DATA FOR ANALYSIS
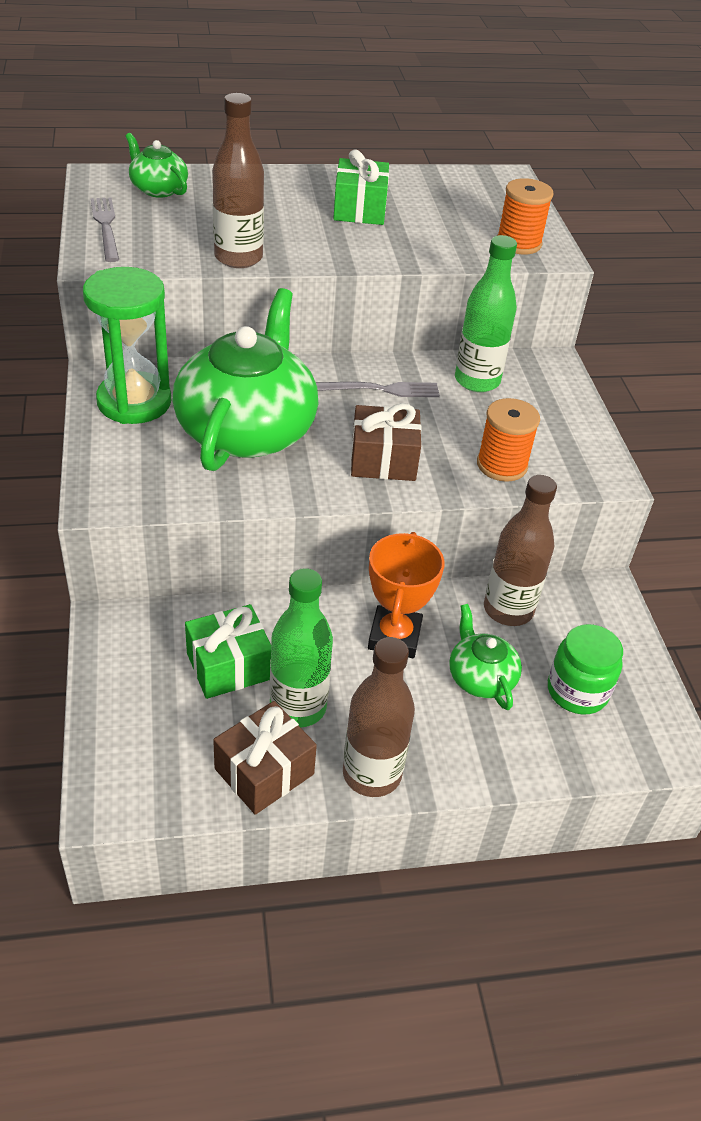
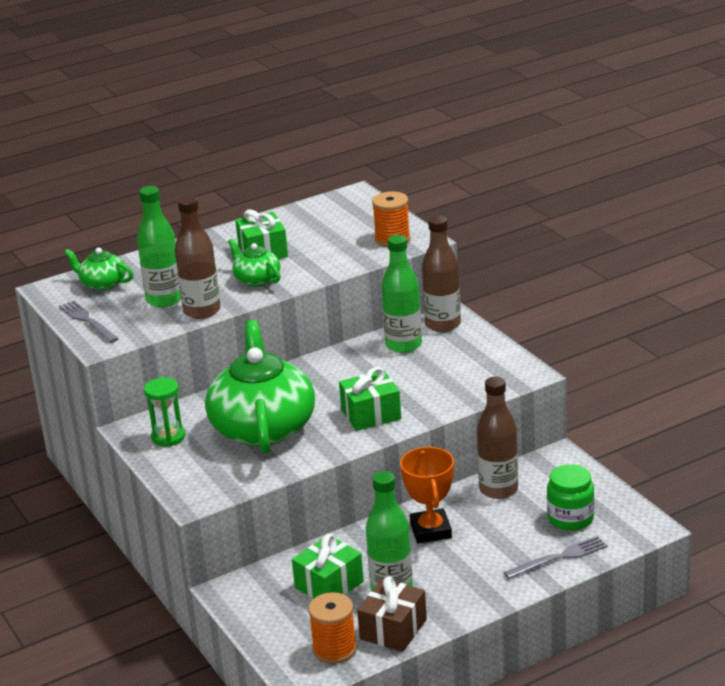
camera: 15 degrees left, 15 degrees down
(134, 402) = (168, 437): green hourglass -> green hourglass, size x0.59
(208, 230) = (164, 299): none -> green bottle
(372, 774) = (464, 606): brown bottle -> brown bottle (443, 324)
(380, 390) = (339, 373): grey fork -> grey fork (559, 558)
(383, 460) = (371, 414): brown gift -> green gift
(480, 677) = (502, 533): green teapot -> green teapot (256, 279)
(502, 465) = (453, 391): orange spool -> orange spool (334, 649)

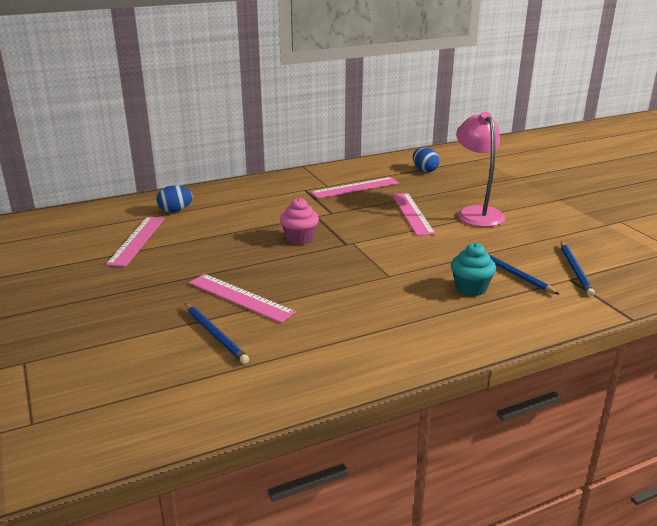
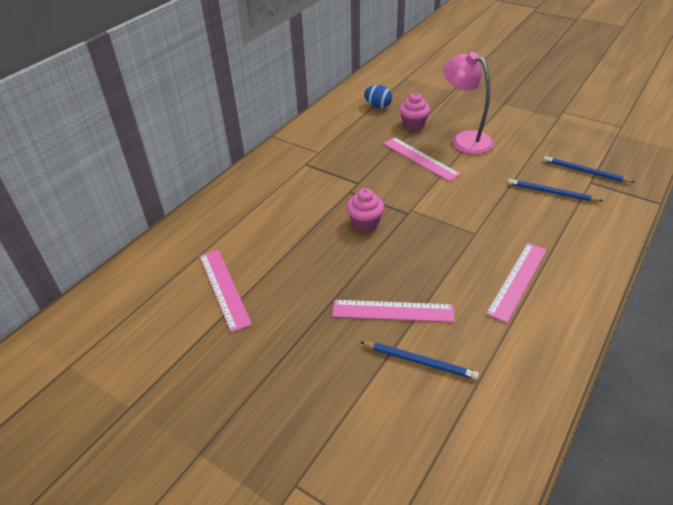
camera: 30 degrees left, 15 degrees up
(175, 211) = (217, 236): blue egg -> none
(355, 188) = (345, 146): pink ruler -> pink ruler (517, 280)
(440, 190) = (413, 124): none -> pink cupcake
(470, 288) = (542, 220): turquoise cupcake -> none
(575, 270) = (585, 172): blue pencil -> blue pencil turned 150 degrees clockwise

EXERCISE BRIEF
Reproduce each line of the material in which the string "bottle" occurs.

SOLUTION TO THIS EXERCISE
(208, 230) = (164, 299): none -> green bottle
(372, 774) = (464, 606): brown bottle -> brown bottle (443, 324)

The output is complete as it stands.